» **Work request**
Using the listing below, print exactly everything from the line with "R6: 15 (CNT, CTL) -> 2.2 (CNT, CTL)" down to the line with "J3 pin 3: VCC -> VBAT", both included, and nothing more.

» **Information shown**
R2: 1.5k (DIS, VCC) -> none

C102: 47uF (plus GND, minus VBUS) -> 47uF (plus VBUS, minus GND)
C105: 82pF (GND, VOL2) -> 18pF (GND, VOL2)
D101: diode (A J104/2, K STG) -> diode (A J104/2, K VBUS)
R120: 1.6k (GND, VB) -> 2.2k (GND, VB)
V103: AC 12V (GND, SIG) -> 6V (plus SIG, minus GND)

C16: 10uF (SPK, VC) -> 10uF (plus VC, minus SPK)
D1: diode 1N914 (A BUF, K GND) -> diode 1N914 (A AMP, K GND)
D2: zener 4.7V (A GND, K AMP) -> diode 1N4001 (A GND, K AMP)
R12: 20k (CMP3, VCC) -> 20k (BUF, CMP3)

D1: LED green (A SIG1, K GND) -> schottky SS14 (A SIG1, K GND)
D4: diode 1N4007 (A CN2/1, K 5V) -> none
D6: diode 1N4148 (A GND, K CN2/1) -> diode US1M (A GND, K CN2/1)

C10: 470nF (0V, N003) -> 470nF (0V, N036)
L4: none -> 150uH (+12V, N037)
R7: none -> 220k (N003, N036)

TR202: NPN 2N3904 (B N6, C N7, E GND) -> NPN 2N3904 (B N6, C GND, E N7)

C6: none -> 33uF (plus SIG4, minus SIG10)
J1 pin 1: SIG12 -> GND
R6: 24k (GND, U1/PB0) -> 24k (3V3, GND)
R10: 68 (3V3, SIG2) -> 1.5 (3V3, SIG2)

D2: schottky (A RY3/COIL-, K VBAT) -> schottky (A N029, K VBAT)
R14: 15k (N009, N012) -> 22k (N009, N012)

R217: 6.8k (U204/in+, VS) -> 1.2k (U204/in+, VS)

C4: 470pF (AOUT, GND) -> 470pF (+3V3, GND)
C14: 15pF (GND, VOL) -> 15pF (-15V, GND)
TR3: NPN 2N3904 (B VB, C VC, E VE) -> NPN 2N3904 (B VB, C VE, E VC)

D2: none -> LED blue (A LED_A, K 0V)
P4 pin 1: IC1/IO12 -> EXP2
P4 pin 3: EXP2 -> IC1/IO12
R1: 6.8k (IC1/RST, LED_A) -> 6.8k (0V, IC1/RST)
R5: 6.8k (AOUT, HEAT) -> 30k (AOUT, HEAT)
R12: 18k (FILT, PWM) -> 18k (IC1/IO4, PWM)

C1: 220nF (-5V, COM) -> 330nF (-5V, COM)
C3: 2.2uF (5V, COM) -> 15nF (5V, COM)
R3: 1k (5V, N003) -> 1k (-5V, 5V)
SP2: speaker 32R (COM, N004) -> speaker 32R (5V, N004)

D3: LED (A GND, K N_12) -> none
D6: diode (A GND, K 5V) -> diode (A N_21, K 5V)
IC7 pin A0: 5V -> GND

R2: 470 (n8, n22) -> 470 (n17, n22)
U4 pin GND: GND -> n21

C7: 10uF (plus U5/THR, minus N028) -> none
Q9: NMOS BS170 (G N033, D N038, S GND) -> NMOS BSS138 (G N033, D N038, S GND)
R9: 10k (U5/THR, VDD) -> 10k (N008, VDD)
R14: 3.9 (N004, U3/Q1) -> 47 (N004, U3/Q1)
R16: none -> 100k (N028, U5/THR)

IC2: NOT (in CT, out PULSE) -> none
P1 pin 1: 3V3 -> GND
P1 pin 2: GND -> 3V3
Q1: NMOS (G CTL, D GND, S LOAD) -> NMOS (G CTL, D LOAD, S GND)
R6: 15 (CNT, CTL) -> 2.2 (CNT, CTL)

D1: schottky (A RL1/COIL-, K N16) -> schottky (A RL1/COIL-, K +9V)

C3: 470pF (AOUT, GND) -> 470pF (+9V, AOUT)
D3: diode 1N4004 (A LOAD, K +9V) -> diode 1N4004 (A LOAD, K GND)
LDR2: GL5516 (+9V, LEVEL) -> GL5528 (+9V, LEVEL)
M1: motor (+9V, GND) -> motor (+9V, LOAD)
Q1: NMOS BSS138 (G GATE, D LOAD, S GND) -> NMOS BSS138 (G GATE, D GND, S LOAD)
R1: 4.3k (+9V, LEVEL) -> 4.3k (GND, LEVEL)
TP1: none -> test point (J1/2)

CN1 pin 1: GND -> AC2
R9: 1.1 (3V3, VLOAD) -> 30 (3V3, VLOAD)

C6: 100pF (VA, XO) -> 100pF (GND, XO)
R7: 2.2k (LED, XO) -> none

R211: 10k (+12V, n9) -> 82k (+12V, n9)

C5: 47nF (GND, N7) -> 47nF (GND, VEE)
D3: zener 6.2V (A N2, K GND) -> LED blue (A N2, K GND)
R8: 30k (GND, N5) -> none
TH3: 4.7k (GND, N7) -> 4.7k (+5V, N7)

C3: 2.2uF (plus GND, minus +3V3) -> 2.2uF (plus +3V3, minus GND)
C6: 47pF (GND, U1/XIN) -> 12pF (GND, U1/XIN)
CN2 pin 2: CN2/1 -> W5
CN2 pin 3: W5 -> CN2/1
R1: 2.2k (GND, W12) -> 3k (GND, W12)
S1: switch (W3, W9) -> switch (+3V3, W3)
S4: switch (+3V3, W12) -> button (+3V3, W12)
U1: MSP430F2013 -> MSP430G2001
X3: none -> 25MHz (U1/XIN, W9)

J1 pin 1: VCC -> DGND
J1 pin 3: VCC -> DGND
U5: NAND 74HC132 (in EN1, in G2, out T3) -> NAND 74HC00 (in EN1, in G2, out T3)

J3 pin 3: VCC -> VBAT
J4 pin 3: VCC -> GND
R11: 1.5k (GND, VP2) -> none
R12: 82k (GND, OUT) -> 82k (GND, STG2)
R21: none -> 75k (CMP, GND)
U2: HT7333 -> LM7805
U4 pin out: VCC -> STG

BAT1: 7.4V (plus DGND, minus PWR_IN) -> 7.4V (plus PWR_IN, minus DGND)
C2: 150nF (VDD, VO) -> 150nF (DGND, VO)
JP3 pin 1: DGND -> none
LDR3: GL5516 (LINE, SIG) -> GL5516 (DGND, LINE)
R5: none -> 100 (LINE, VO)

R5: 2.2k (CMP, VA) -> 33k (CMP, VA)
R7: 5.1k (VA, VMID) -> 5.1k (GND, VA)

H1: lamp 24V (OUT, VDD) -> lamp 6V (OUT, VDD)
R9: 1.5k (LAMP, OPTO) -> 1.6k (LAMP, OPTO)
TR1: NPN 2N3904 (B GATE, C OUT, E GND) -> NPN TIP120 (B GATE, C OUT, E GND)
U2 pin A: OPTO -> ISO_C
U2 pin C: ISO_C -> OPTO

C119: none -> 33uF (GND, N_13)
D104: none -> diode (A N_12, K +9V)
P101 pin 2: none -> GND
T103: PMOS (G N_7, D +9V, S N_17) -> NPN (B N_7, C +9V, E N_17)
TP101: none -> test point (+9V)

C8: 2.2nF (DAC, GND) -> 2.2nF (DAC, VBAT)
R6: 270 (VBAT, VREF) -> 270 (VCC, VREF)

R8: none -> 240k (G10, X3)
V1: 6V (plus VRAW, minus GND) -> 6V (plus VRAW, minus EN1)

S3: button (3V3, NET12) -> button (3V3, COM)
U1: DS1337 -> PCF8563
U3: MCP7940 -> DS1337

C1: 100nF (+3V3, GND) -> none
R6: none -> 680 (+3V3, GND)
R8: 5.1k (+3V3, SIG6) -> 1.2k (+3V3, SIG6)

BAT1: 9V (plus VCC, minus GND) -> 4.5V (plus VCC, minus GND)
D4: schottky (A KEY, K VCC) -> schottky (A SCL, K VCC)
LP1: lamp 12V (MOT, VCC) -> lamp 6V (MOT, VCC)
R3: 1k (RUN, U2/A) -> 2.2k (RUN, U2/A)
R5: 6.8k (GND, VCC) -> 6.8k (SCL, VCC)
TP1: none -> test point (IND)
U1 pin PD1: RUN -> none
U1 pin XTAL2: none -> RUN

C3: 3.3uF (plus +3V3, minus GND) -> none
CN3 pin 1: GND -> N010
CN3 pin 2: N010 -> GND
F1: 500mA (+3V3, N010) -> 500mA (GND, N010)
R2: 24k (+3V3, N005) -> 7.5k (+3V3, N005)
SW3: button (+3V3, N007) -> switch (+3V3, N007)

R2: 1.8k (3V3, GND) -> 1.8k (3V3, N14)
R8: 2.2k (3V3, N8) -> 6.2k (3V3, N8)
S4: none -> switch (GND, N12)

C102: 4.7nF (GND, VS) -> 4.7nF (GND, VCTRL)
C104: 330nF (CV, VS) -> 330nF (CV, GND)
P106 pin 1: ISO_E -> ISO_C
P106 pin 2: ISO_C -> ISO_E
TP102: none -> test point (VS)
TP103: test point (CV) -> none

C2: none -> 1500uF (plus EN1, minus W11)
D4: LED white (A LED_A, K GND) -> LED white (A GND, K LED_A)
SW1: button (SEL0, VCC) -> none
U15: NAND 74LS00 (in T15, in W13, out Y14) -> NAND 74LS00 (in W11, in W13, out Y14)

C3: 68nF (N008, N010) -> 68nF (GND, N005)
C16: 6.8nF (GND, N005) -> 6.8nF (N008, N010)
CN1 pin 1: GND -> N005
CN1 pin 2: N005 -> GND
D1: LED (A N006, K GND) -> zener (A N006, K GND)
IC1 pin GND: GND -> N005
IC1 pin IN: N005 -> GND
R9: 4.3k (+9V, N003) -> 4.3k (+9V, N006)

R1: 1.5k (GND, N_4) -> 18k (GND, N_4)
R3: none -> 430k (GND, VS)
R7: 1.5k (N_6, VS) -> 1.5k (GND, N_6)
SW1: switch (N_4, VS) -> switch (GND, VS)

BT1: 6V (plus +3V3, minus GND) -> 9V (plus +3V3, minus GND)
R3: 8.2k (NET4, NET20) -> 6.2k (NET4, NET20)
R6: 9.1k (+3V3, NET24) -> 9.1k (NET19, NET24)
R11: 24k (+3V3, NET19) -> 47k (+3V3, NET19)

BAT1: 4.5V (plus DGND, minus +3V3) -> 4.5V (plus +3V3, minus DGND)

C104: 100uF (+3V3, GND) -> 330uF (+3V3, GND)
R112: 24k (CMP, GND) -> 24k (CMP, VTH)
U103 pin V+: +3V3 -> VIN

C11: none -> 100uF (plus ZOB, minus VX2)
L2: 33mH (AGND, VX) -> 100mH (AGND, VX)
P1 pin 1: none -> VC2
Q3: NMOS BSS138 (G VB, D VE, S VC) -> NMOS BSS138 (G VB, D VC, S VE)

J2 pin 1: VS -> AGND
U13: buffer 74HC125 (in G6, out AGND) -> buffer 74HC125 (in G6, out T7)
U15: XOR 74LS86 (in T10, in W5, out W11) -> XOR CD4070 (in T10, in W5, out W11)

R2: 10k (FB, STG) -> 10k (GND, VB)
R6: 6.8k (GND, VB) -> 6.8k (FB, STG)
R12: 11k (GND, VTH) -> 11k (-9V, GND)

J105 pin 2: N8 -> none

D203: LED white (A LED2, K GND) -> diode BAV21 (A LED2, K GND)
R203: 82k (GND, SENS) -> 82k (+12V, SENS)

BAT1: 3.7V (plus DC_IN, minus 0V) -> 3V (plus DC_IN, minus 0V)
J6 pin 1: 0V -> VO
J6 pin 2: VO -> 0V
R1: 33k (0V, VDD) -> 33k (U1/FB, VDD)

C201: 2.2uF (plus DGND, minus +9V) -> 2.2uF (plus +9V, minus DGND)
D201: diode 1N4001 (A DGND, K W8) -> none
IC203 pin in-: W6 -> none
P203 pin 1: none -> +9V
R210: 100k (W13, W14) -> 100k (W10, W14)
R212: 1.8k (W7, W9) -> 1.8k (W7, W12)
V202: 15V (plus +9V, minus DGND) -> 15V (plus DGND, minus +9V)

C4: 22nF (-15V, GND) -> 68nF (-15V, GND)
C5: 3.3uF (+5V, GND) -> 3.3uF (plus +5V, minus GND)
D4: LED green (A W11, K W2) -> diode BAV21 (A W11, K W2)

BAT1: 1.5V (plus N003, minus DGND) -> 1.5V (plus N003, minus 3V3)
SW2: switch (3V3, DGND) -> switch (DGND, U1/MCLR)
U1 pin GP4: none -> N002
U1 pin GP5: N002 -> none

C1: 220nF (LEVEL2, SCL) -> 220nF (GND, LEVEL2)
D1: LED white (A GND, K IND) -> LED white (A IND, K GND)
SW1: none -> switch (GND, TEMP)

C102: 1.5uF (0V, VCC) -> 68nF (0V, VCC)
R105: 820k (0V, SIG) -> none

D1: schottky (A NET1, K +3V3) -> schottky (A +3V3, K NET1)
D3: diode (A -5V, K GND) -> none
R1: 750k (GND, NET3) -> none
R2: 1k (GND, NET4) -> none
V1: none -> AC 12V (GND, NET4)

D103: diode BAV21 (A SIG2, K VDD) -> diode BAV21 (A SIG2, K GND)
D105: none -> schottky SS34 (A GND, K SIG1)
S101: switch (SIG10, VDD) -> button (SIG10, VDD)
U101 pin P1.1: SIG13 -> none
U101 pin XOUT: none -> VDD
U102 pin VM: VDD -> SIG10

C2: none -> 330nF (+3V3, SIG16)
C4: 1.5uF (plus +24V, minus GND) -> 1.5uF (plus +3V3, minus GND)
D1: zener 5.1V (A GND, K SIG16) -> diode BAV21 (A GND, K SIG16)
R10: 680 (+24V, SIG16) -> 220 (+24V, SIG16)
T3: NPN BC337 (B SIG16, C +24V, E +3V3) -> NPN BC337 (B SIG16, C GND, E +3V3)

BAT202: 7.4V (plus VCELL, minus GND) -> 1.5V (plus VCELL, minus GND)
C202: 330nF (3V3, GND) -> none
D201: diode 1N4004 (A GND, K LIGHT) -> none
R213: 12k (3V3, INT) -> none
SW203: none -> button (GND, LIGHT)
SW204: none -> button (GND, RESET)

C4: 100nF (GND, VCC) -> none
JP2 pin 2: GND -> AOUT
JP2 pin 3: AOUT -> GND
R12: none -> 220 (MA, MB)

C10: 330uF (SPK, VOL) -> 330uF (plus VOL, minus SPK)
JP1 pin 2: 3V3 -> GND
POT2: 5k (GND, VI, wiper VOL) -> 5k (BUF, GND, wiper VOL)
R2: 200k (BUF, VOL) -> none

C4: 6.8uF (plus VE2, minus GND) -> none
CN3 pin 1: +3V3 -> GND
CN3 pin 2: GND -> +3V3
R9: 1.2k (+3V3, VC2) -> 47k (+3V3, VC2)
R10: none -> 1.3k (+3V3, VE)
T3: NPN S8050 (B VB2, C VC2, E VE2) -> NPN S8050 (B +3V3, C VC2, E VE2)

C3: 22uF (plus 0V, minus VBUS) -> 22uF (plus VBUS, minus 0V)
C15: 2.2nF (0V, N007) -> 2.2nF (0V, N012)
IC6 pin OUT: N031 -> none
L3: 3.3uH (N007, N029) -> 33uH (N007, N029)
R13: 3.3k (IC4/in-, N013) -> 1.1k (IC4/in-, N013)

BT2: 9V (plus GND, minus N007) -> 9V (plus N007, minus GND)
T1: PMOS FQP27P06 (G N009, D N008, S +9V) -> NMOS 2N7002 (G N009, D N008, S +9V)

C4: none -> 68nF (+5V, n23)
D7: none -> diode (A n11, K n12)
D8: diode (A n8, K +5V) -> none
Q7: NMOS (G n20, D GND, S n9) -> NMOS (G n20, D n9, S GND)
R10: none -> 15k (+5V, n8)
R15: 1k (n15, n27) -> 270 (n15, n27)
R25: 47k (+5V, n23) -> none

» **Result**
R6: 15 (CNT, CTL) -> 2.2 (CNT, CTL)

D1: schottky (A RL1/COIL-, K N16) -> schottky (A RL1/COIL-, K +9V)

C3: 470pF (AOUT, GND) -> 470pF (+9V, AOUT)
D3: diode 1N4004 (A LOAD, K +9V) -> diode 1N4004 (A LOAD, K GND)
LDR2: GL5516 (+9V, LEVEL) -> GL5528 (+9V, LEVEL)
M1: motor (+9V, GND) -> motor (+9V, LOAD)
Q1: NMOS BSS138 (G GATE, D LOAD, S GND) -> NMOS BSS138 (G GATE, D GND, S LOAD)
R1: 4.3k (+9V, LEVEL) -> 4.3k (GND, LEVEL)
TP1: none -> test point (J1/2)

CN1 pin 1: GND -> AC2
R9: 1.1 (3V3, VLOAD) -> 30 (3V3, VLOAD)

C6: 100pF (VA, XO) -> 100pF (GND, XO)
R7: 2.2k (LED, XO) -> none

R211: 10k (+12V, n9) -> 82k (+12V, n9)

C5: 47nF (GND, N7) -> 47nF (GND, VEE)
D3: zener 6.2V (A N2, K GND) -> LED blue (A N2, K GND)
R8: 30k (GND, N5) -> none
TH3: 4.7k (GND, N7) -> 4.7k (+5V, N7)

C3: 2.2uF (plus GND, minus +3V3) -> 2.2uF (plus +3V3, minus GND)
C6: 47pF (GND, U1/XIN) -> 12pF (GND, U1/XIN)
CN2 pin 2: CN2/1 -> W5
CN2 pin 3: W5 -> CN2/1
R1: 2.2k (GND, W12) -> 3k (GND, W12)
S1: switch (W3, W9) -> switch (+3V3, W3)
S4: switch (+3V3, W12) -> button (+3V3, W12)
U1: MSP430F2013 -> MSP430G2001
X3: none -> 25MHz (U1/XIN, W9)

J1 pin 1: VCC -> DGND
J1 pin 3: VCC -> DGND
U5: NAND 74HC132 (in EN1, in G2, out T3) -> NAND 74HC00 (in EN1, in G2, out T3)

J3 pin 3: VCC -> VBAT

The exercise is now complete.